- **Aim of the task**: Gather each line of the entries below that includes "purple".
▼
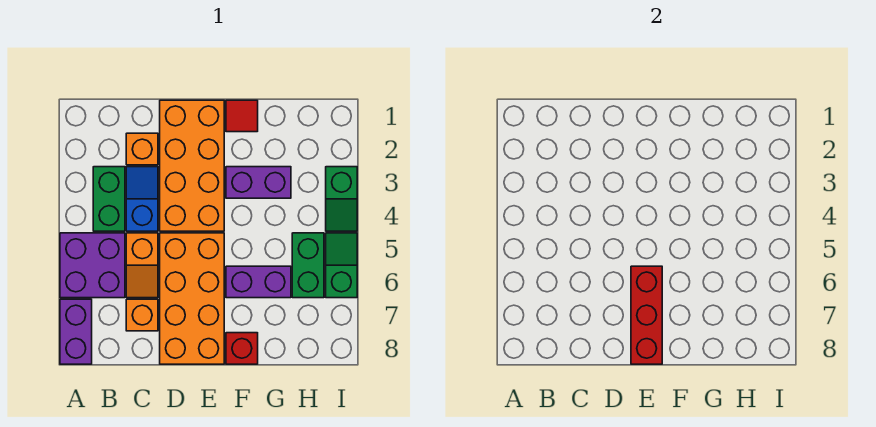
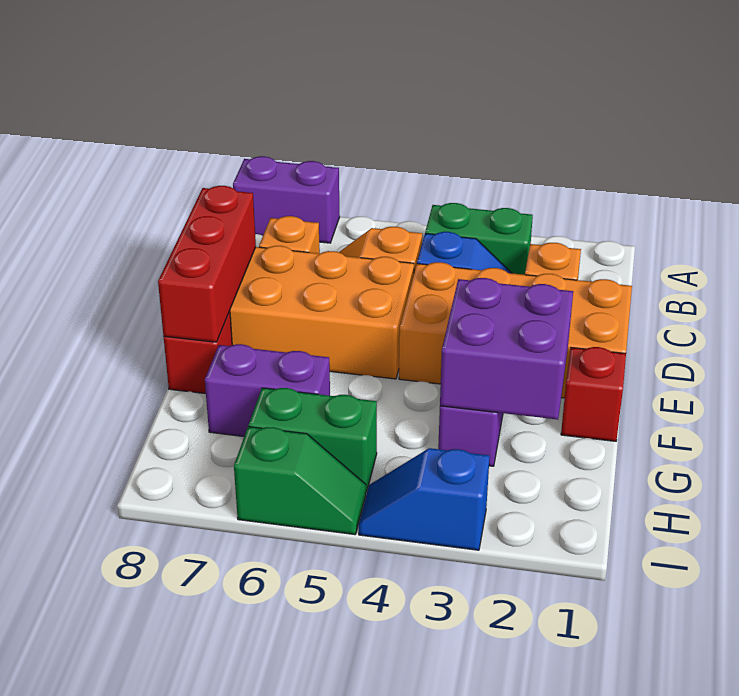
purple brick A5:B6 level 1 -> purple brick F2:G3 level 2
red brick E6:E8 level 2 -> red brick D8:F8 level 2
red tile F1 level 1 -> red brick F1 level 1
purple brick F6:G6 level 1 -> purple brick G6:G7 level 1
green slope I3:I4 level 1 top 3 -> blue slope I3:I4 level 1 top 3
▲
- **Worked solution**:
purple brick A5:B6 level 1 -> purple brick F2:G3 level 2
purple brick F6:G6 level 1 -> purple brick G6:G7 level 1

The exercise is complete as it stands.